__Data shown__

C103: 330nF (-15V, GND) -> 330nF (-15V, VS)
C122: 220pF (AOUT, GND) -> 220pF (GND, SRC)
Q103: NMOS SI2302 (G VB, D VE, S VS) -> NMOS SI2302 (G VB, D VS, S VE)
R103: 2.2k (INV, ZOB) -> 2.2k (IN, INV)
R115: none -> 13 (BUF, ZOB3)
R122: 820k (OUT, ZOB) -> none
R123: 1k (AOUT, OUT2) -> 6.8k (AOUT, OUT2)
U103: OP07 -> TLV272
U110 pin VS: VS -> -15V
...
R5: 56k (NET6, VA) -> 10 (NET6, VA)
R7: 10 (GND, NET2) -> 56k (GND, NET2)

__Try it__
Find where the line with "R122: 820k (OUT, ZOB) -> none" sits in the material above, then copy exactly from it through the line with "U110 pin VS: VS -> -15V". Add no other line.

__Output__
R122: 820k (OUT, ZOB) -> none
R123: 1k (AOUT, OUT2) -> 6.8k (AOUT, OUT2)
U103: OP07 -> TLV272
U110 pin VS: VS -> -15V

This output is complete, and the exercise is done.